— Problem requirements —
At the line with "purple watering can", start repeating the data, and continue line by line through the final line, exactly.
Segment Start: Provided material
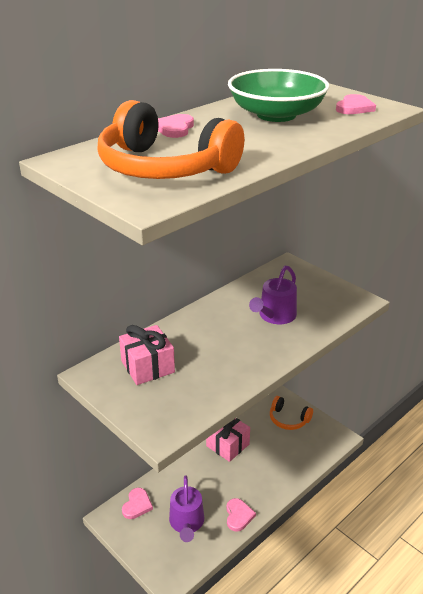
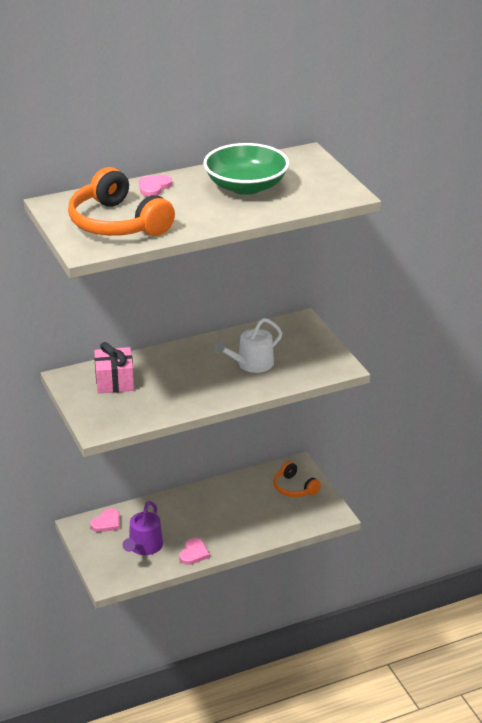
camera: 20 degrees right, 0 degrees up
pink gift [206,418,250,462] -> none
purple watering can [249,266,297,324] -> white watering can [214,318,282,373]
pink heart [336,94,376,114] -> none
Segment End: Provided material
— Task response —
purple watering can [249,266,297,324] -> white watering can [214,318,282,373]
pink heart [336,94,376,114] -> none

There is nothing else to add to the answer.